Each entry should be copied as it stands, leaving the pictures behind.

** Opening DATA SHOWN block **

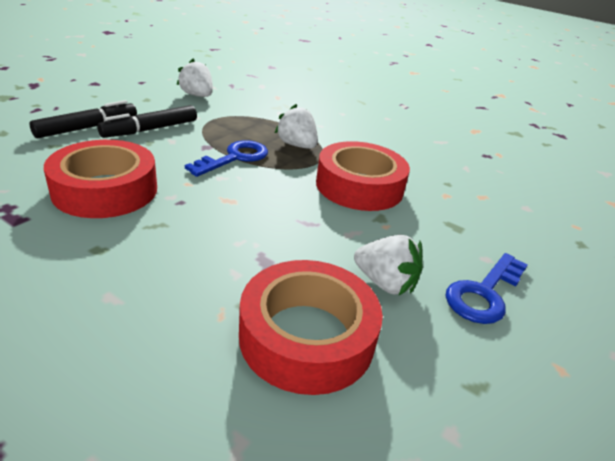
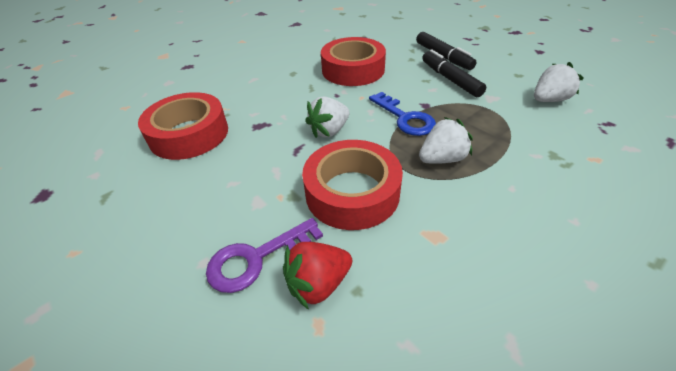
camera: 110 degrees right, 10 degrees up
(385, 283) = (210, 176): white strawberry -> white strawberry (329, 131)
(456, 198) = (318, 284): none -> red strawberry
(459, 228) = (256, 258): none -> purple key
(484, 293) = (165, 237): blue key -> none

** Closing DATA SHOWN block **

> [YOUR SOLUTION]
camera: 110 degrees right, 10 degrees up
(385, 283) = (210, 176): white strawberry -> white strawberry (329, 131)
(456, 198) = (318, 284): none -> red strawberry
(459, 228) = (256, 258): none -> purple key
(484, 293) = (165, 237): blue key -> none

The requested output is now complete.